Where does the word "plus" appear in the entries below? Copy each line that holds it.

* Version comparison data
--- --- ---
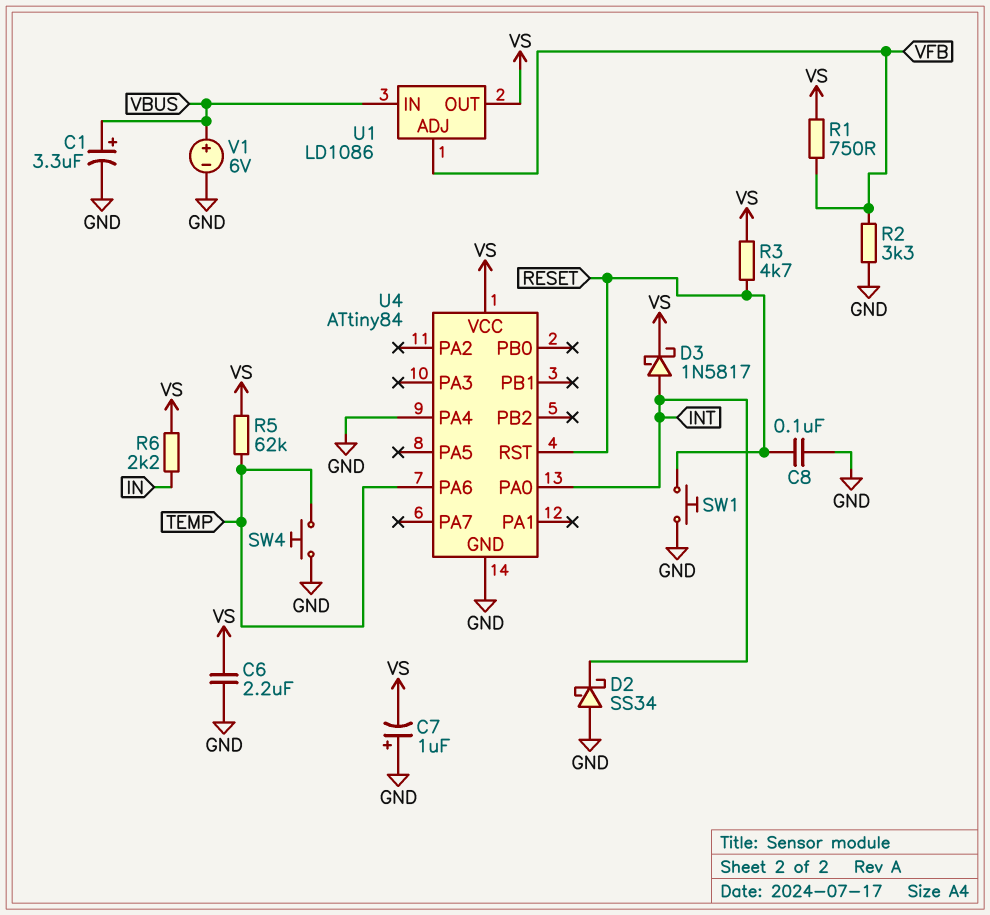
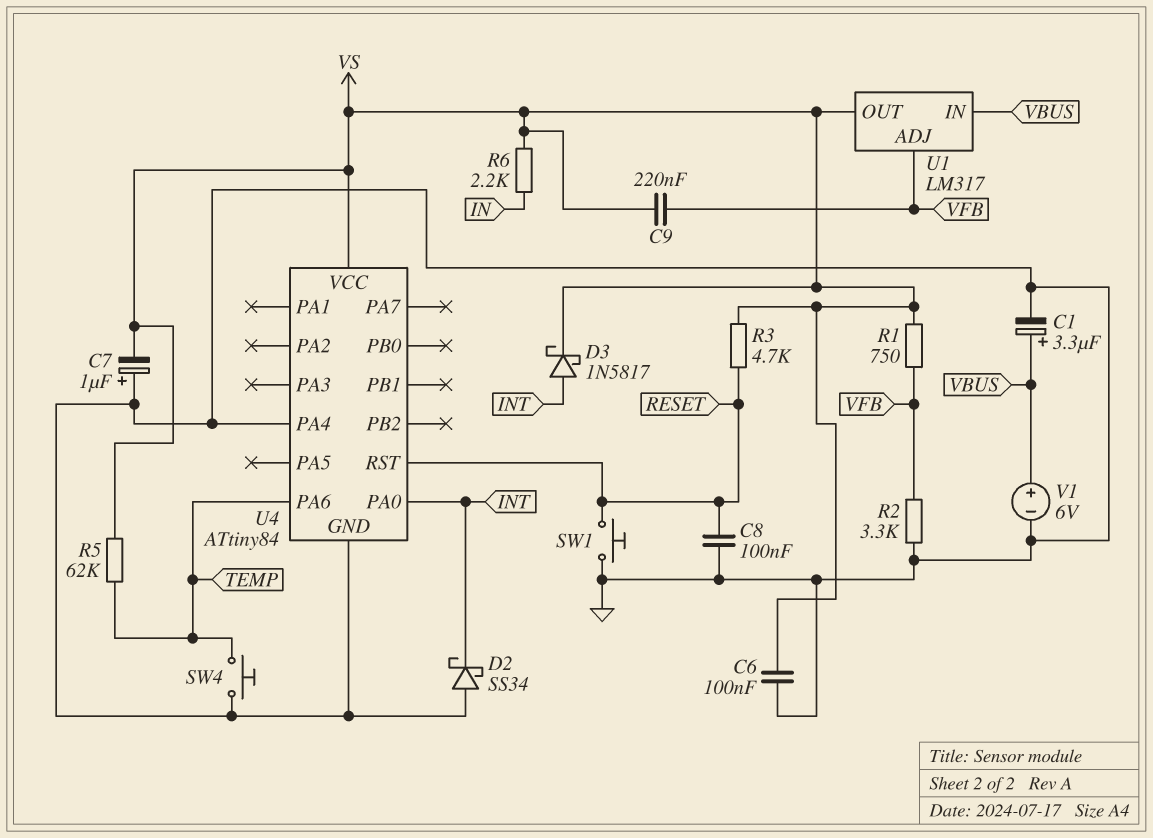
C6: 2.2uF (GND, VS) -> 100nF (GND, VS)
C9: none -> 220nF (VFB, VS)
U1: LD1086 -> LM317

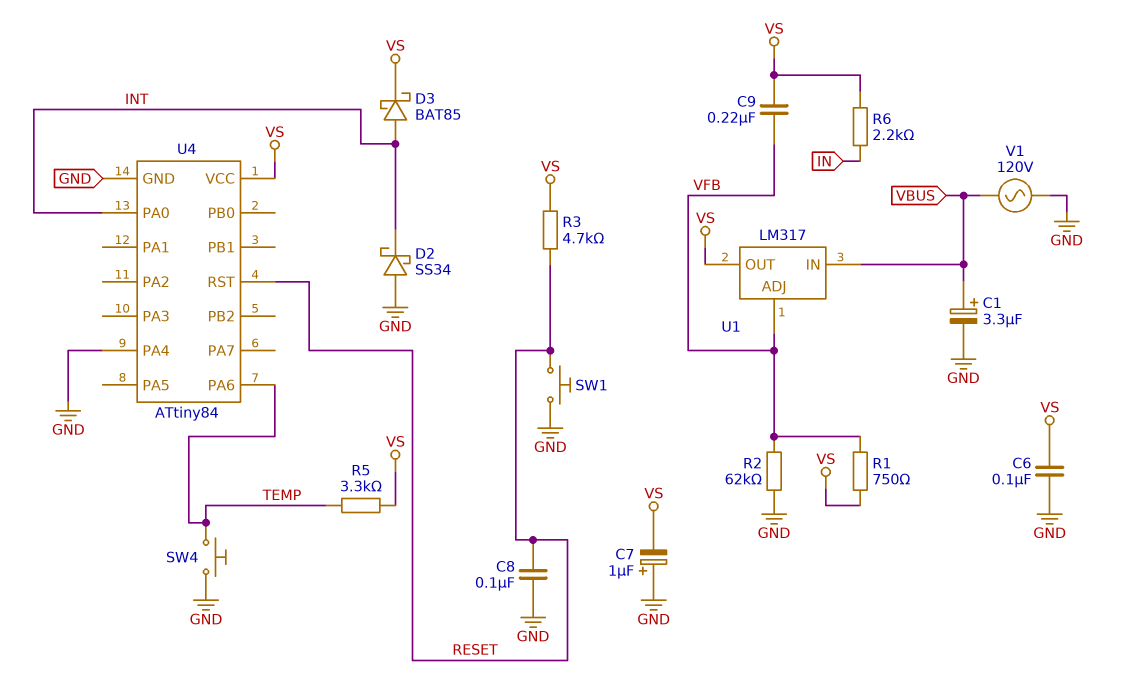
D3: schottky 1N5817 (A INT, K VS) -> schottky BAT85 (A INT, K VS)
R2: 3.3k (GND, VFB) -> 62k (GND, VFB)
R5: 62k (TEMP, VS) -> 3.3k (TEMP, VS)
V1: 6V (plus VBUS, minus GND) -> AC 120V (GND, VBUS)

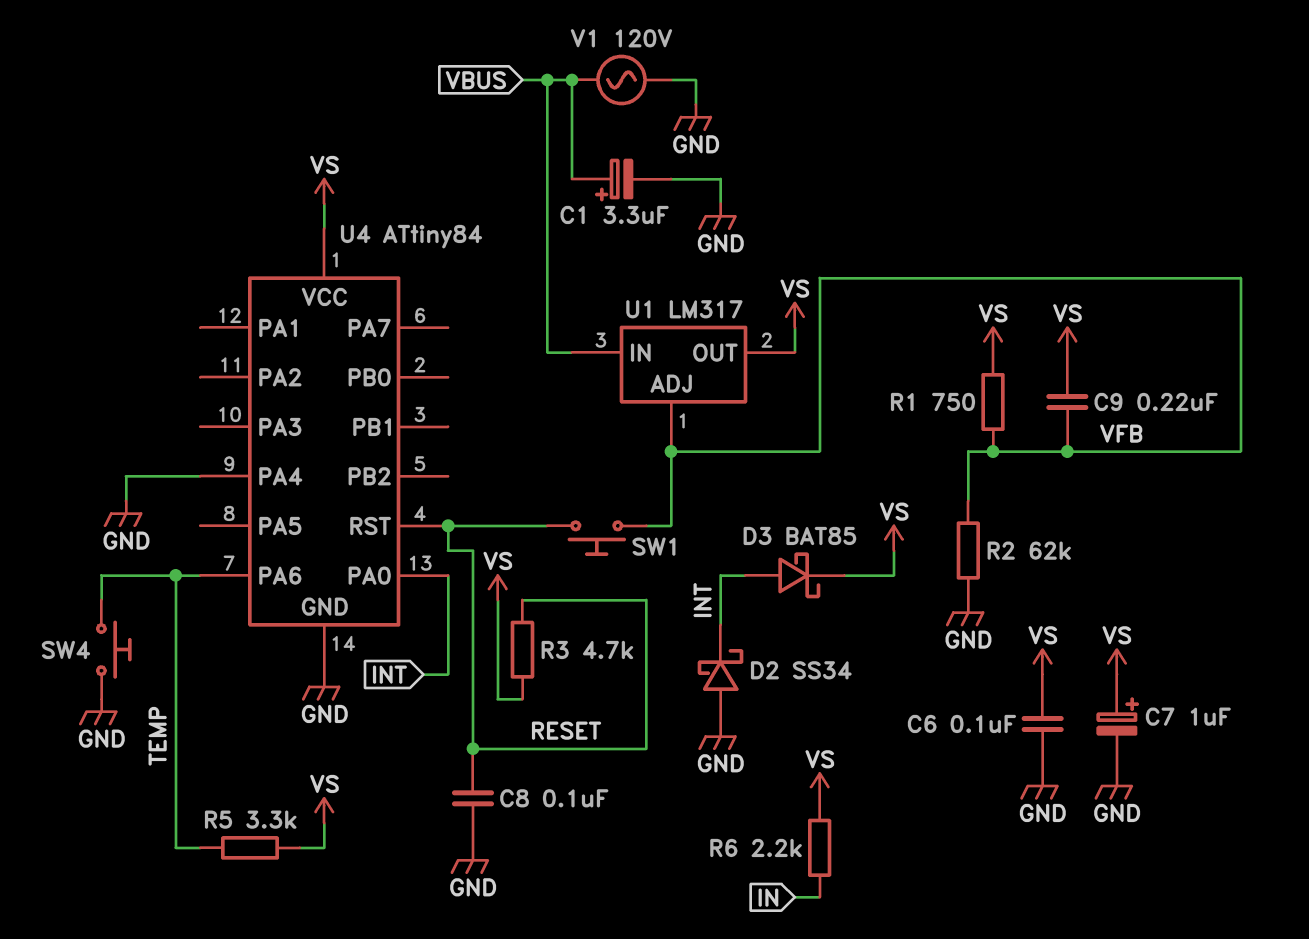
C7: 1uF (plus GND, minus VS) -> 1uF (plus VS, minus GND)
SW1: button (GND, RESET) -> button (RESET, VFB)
--- --- ---
* ANSWER TO THE PROBLEM
V1: 6V (plus VBUS, minus GND) -> AC 120V (GND, VBUS)
C7: 1uF (plus GND, minus VS) -> 1uF (plus VS, minus GND)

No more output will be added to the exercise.